Stored data section start
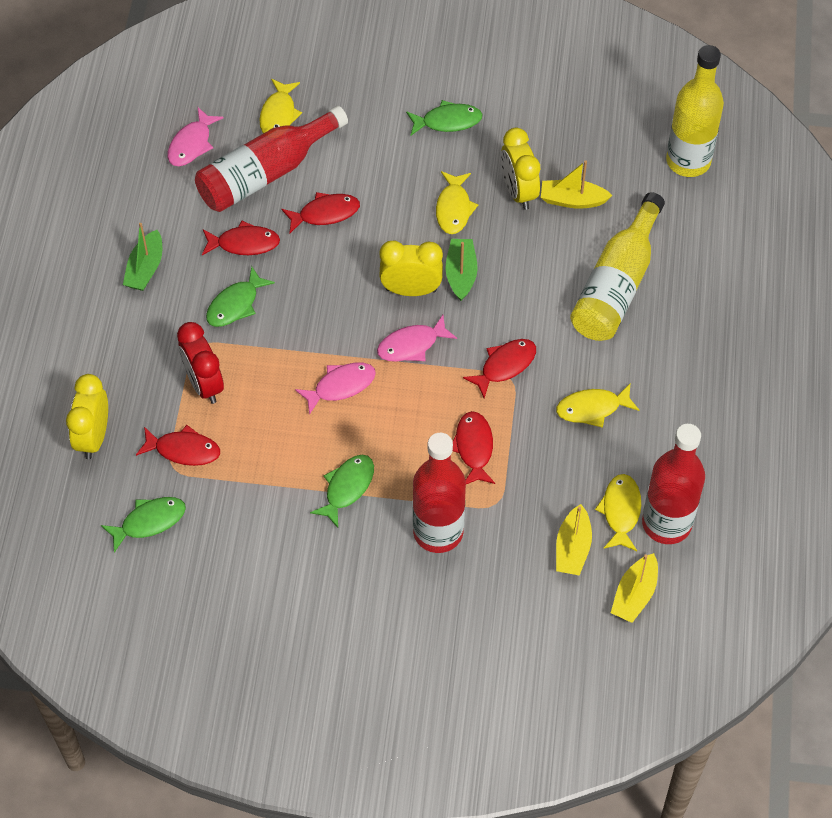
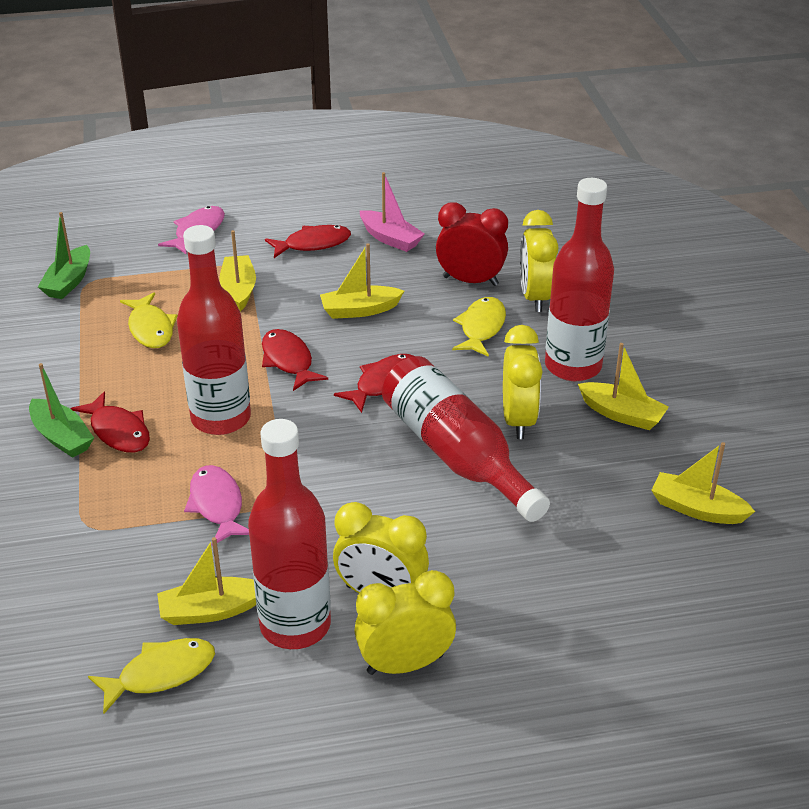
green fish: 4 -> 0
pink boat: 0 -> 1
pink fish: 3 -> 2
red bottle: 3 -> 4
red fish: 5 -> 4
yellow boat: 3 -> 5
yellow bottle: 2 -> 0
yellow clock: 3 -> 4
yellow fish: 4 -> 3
Stored data section end
▸ Task details: Print the material above once more, exactly. No pictures belong in it.

▸ Answer to the exercise:
green fish: 4 -> 0
pink boat: 0 -> 1
pink fish: 3 -> 2
red bottle: 3 -> 4
red fish: 5 -> 4
yellow boat: 3 -> 5
yellow bottle: 2 -> 0
yellow clock: 3 -> 4
yellow fish: 4 -> 3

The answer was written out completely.